▶ _TASK TO CARRY OUT_
Exact copies of all the lines below are needed, without the pictures.

▶ _DATA RECORDS_
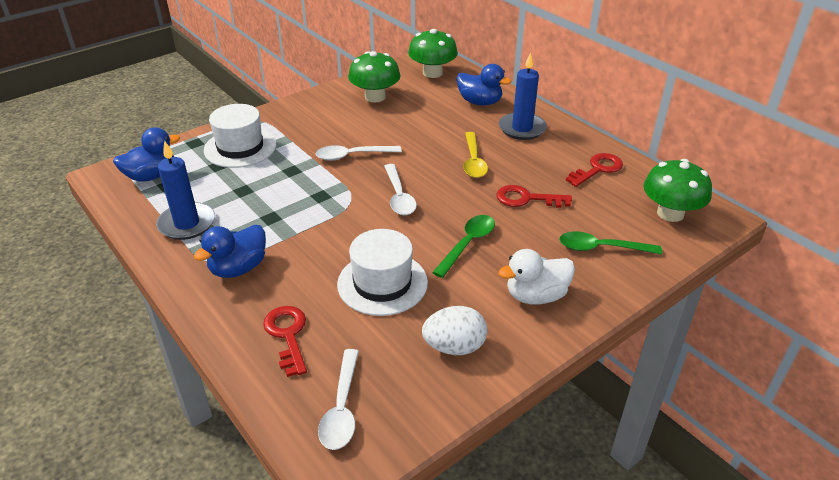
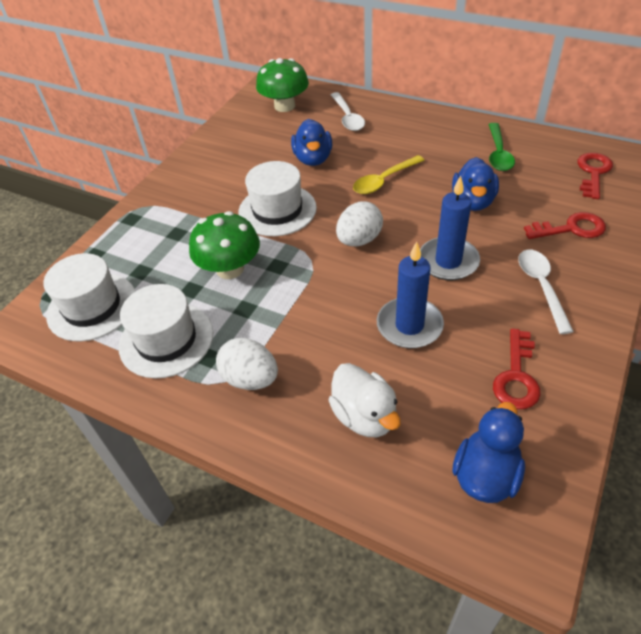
green mushroom: 3 -> 2
green spoon: 2 -> 1
white egg: 1 -> 2
white hat: 2 -> 3
white spoon: 3 -> 2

▶ _RESULT OF THIS TASK_
green mushroom: 3 -> 2
green spoon: 2 -> 1
white egg: 1 -> 2
white hat: 2 -> 3
white spoon: 3 -> 2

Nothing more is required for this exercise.